[Stored items]
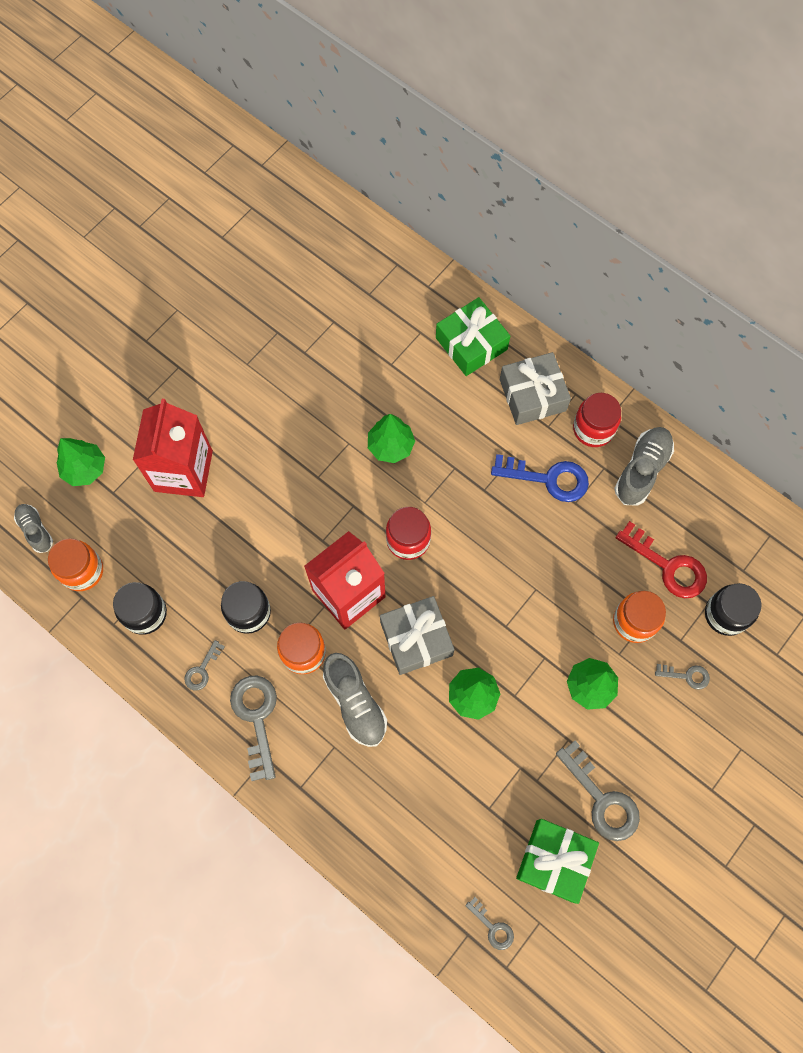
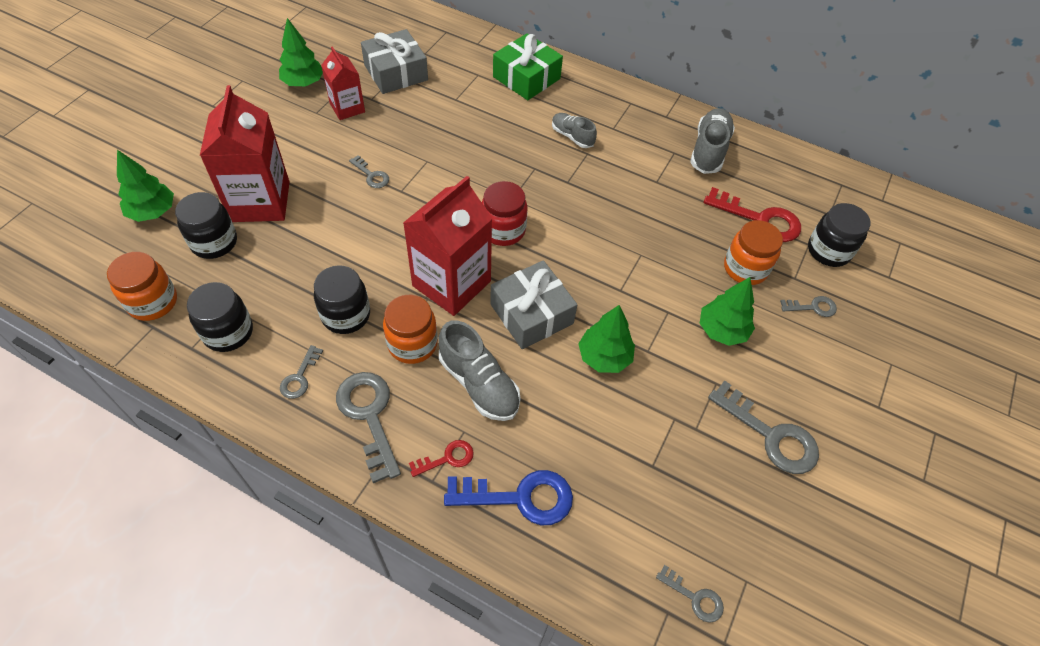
camera: 15 degrees left, 15 degrees down
grey shoe [14,504,53,553] -> grey shoe moved to [552,113,597,148]
green tree [368,414,415,463] -> green tree moved to [279,18,323,87]
blue key [491,454,589,502] -> blue key moved to [444,470,573,525]
grey gift [500,352,571,425] -> grey gift moved to [361,29,428,94]
green gift [516,819,599,904] -> none
red jar [573,393,621,447] -> none
none -> black jar [175,192,237,259]
none -> red carton [321,46,365,120]
none -> grey key [349,155,389,188]
none -> red key [409,440,474,477]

TASK DETAILS:
Give again the closing portion of the entries, from the line with "none -> red carton [321,46,365,120]" through the last line. Keep it exact and add nothing.

SOLVED EXERCISE:
none -> red carton [321,46,365,120]
none -> grey key [349,155,389,188]
none -> red key [409,440,474,477]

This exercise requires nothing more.